(DATA FOR PROCESSING begins)

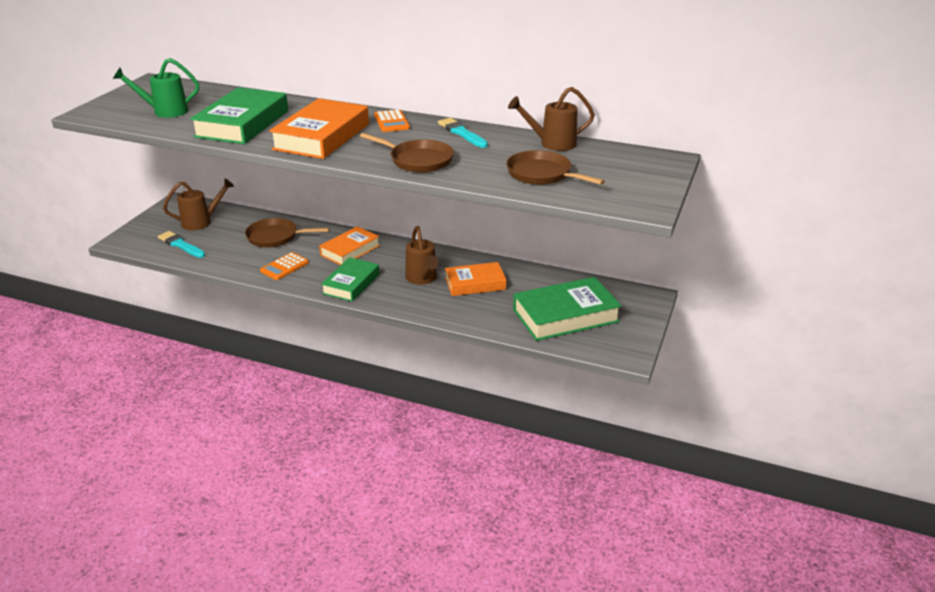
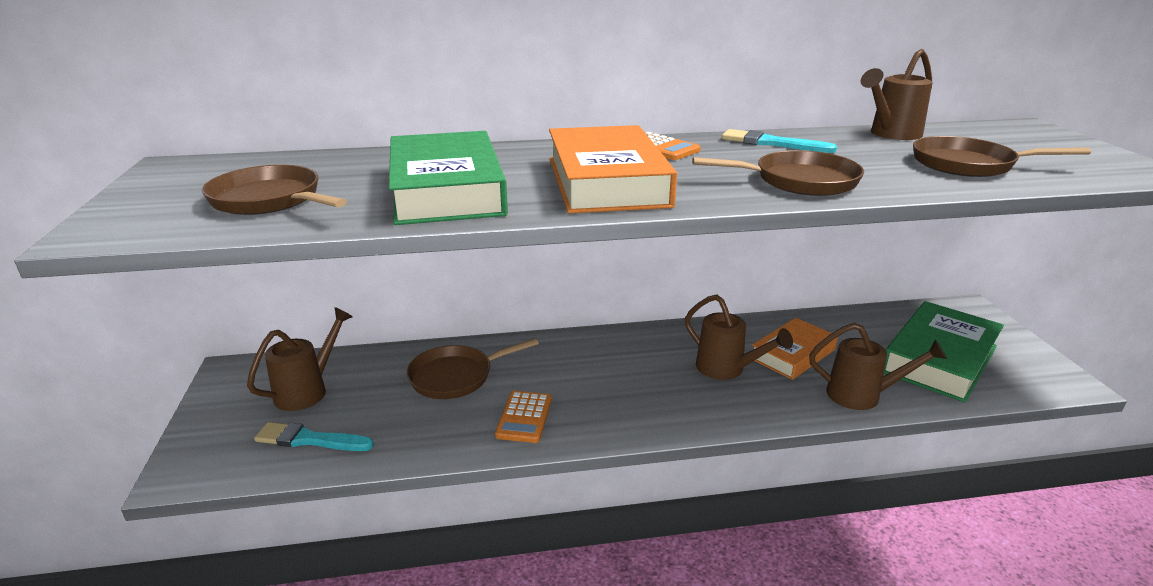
camera: 30 degrees left, 5 degrees down
(165, 111) = (270, 200): green watering can -> brown pan
(350, 250) = (585, 362): orange book -> none
(351, 284) = (650, 409): green book -> none
(479, 317) = (862, 395): none -> brown watering can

(DATA FOR PROCESSING ends)

* [WHAT THIS TASK INVOLVES]:
Quote every record above exactly, omitting any pictures they contain.

* [EXPECTED ANSWER]:
camera: 30 degrees left, 5 degrees down
(165, 111) = (270, 200): green watering can -> brown pan
(350, 250) = (585, 362): orange book -> none
(351, 284) = (650, 409): green book -> none
(479, 317) = (862, 395): none -> brown watering can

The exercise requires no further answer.